RECORD EXTRACTS
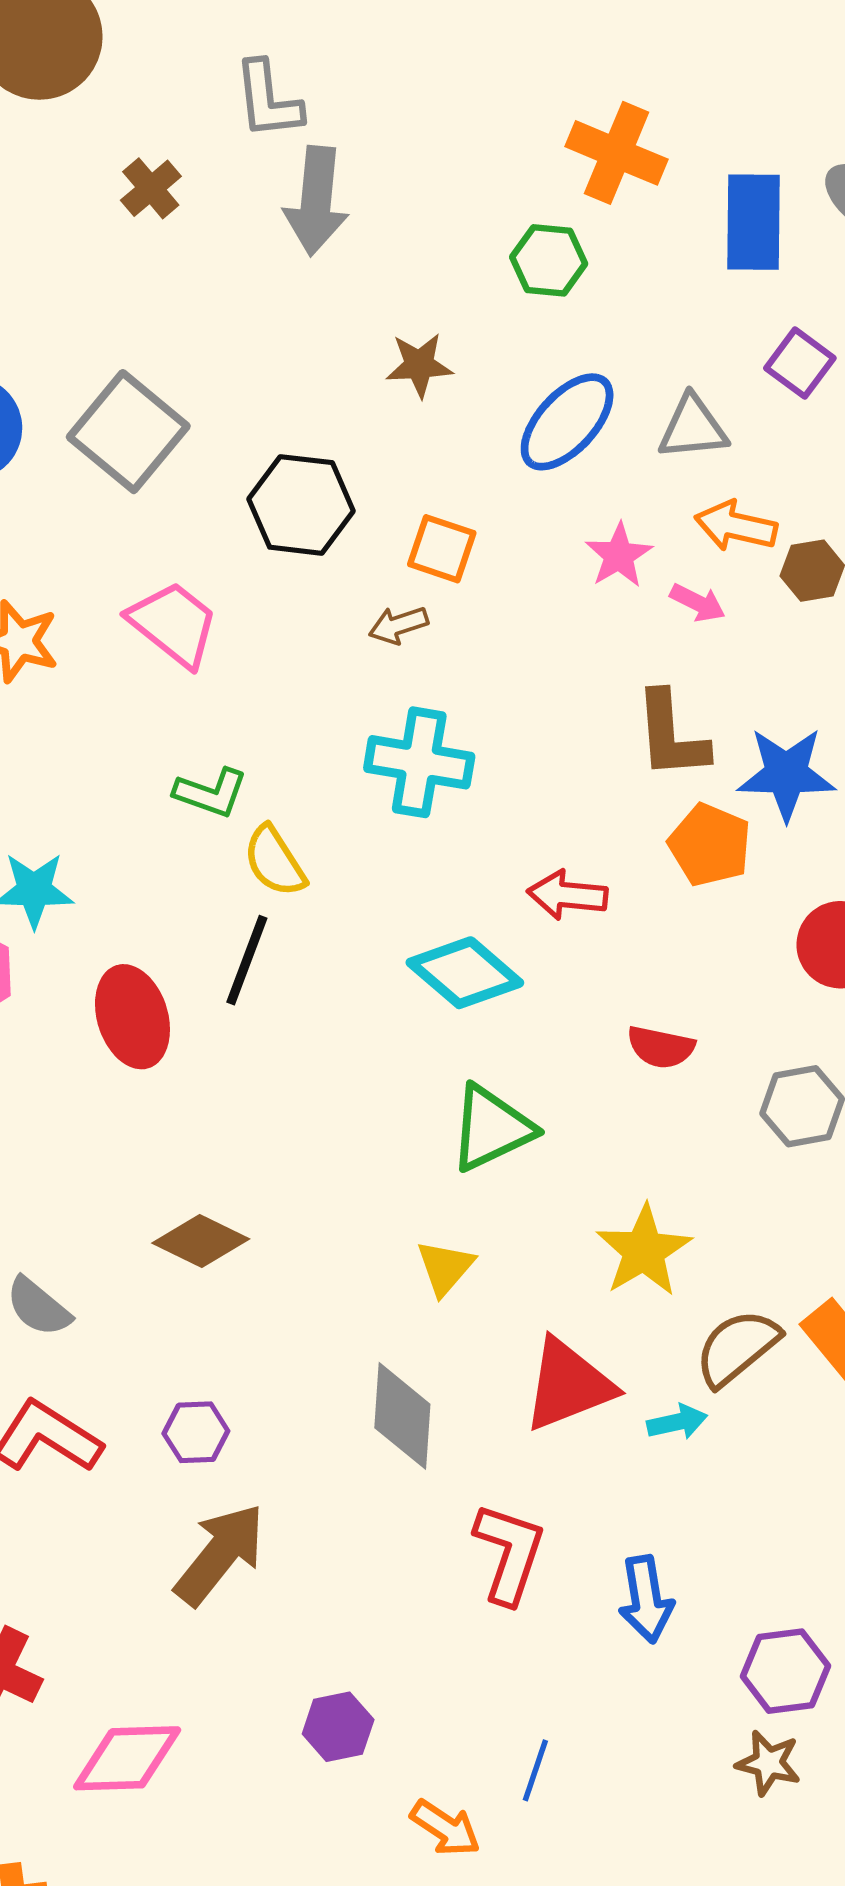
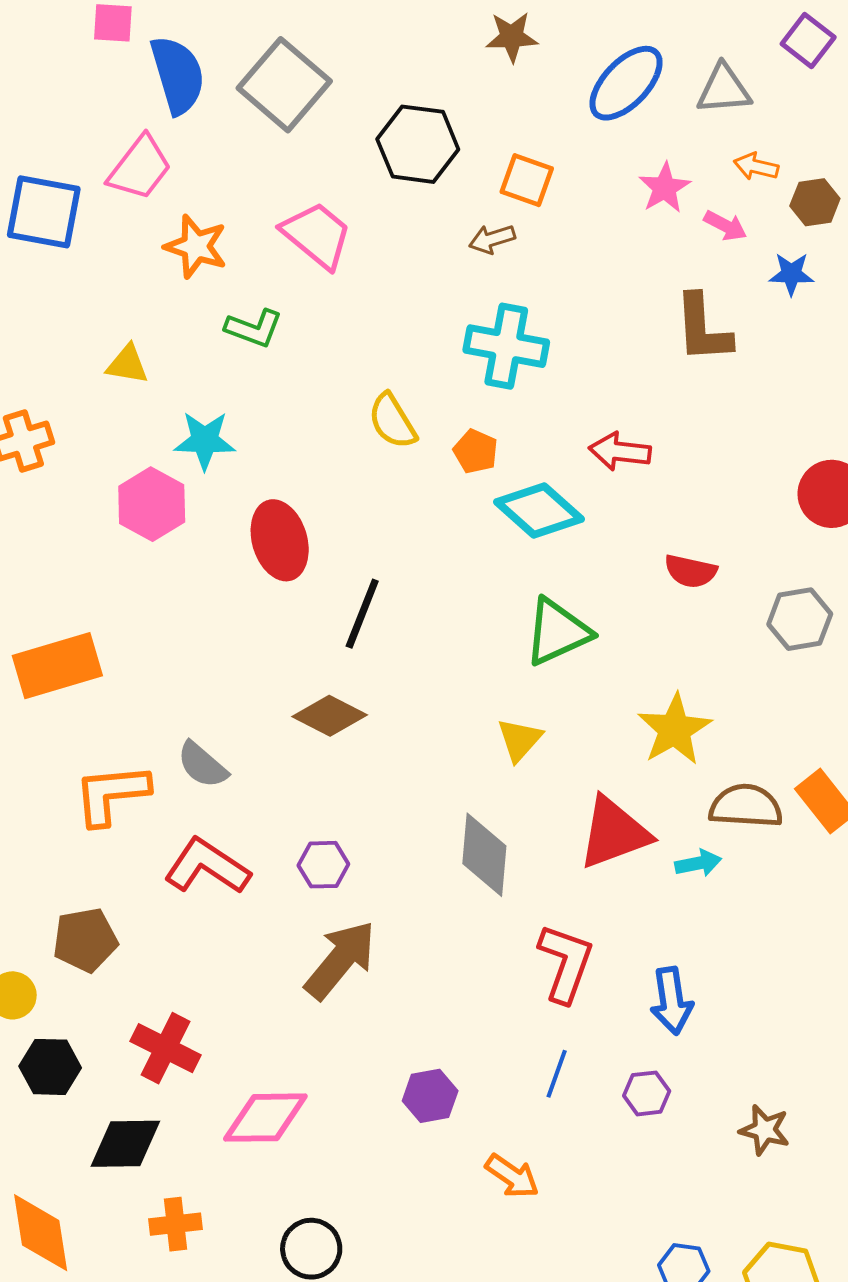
orange arrow: (736, 526) -> (756, 166), size x0.7
blue star: (786, 774) -> (791, 274), moved, size x0.6
green L-shape: (211, 793) -> (254, 328), moved
orange pentagon: (710, 845) -> (476, 451), moved, size x0.7
black line: (247, 960) -> (362, 614), moved
brown semicircle: (737, 1348) -> (746, 806), turned 42
purple hexagon: (785, 1671) -> (647, 1093), moved, size x0.7
blue line: (535, 1770) -> (557, 1074), moved

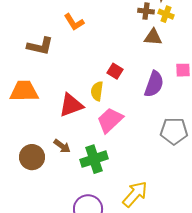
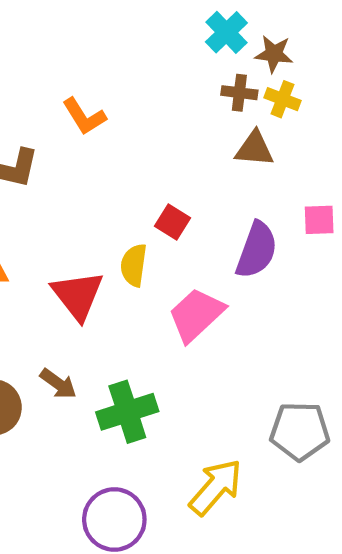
red triangle: (71, 105) -> (78, 295), turned -48
pink trapezoid: (110, 120) -> (196, 315), moved
gray pentagon: (174, 131) -> (300, 431), moved

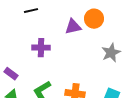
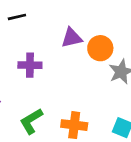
orange circle: (94, 19) -> (100, 48), moved

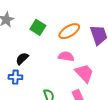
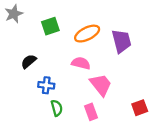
green square: (38, 27) -> (50, 26), turned 35
blue cross: (15, 77) -> (46, 85), moved

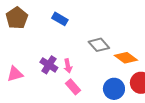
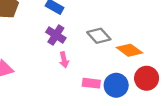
purple cross: (49, 65) -> (56, 35), moved
pink rectangle: (73, 87) -> (91, 83), moved, turned -42

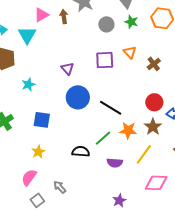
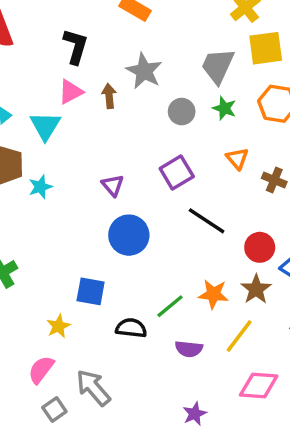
orange triangle: (130, 52) -> (237, 159), moved
purple square: (105, 60) -> (177, 173), turned -30
brown cross: (154, 64) -> (274, 180), moved, turned -32
cyan star: (28, 84) -> (40, 187), moved
black line: (111, 108) -> (207, 221), moved
blue square: (42, 120) -> (91, 291), moved
gray arrow: (60, 187) -> (93, 388), size x1.6

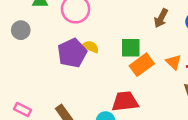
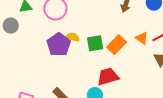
gray circle: (21, 30) -> (11, 26), moved
green square: (131, 48) -> (95, 43), moved

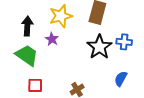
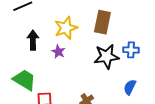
black star: (99, 47) -> (106, 57), turned 30
green trapezoid: (27, 55) -> (24, 80), moved

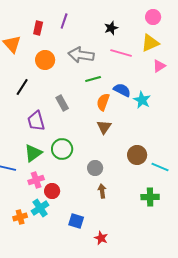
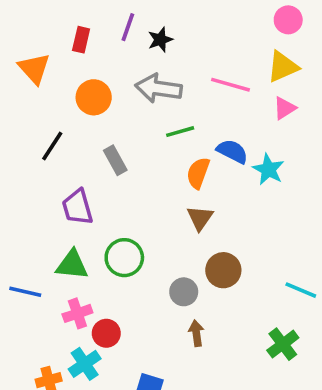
black star: (111, 28) -> (160, 40), moved
pink triangle: (159, 66) -> (285, 108), moved
gray rectangle: (62, 103) -> (115, 160), moved
green triangle: (33, 153) -> (72, 265), turned 42
brown circle: (137, 155) -> (223, 270), moved
green cross: (150, 197) -> (283, 344), turned -36

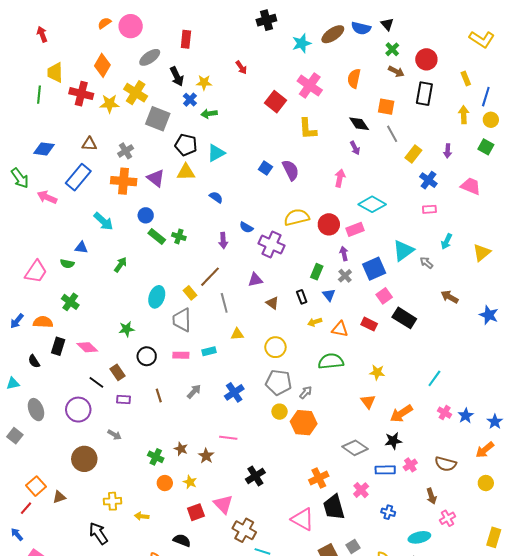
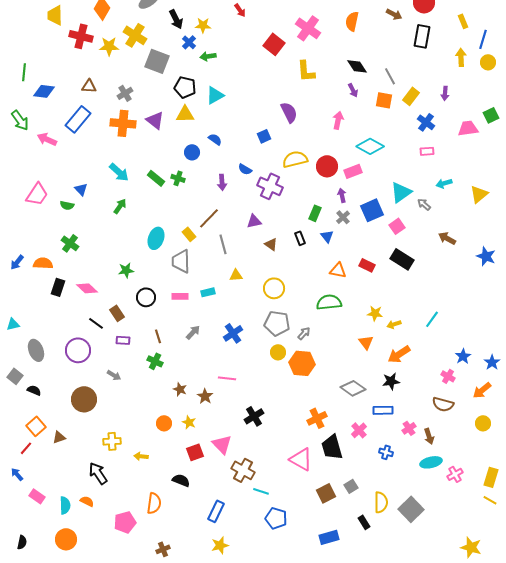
green line: (39, 95) -> (24, 72), moved
orange square: (386, 107) -> (384, 100), moved
green square: (486, 147) -> (491, 115), moved, turned 35
blue square: (265, 168) -> (264, 136), moved, turned 32
pink trapezoid: (471, 186) -> (468, 128), turned -30
blue circle: (146, 215) -> (192, 152), moved
cyan arrow: (103, 221) -> (119, 172), moved
cyan arrow: (447, 242) -> (444, 183), turned 49
blue triangle: (81, 248) -> (81, 189), turned 40
pink trapezoid: (36, 272) -> (37, 194), moved
pink square: (384, 296) -> (397, 226), moved
yellow arrow: (315, 322) -> (394, 324), moved
black semicircle: (34, 361) -> (34, 390), moved, turned 144
pink cross: (445, 413) -> (448, 376), moved
green cross: (156, 457) -> (155, 361), moved
pink cross: (410, 465) -> (409, 428), moved
pink cross: (448, 518) -> (455, 474), moved
cyan ellipse: (419, 537) -> (431, 462), moved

EXERCISE
For the string "size", count every line of the material where it appears and state only the count.

EXERCISE SOLUTION
5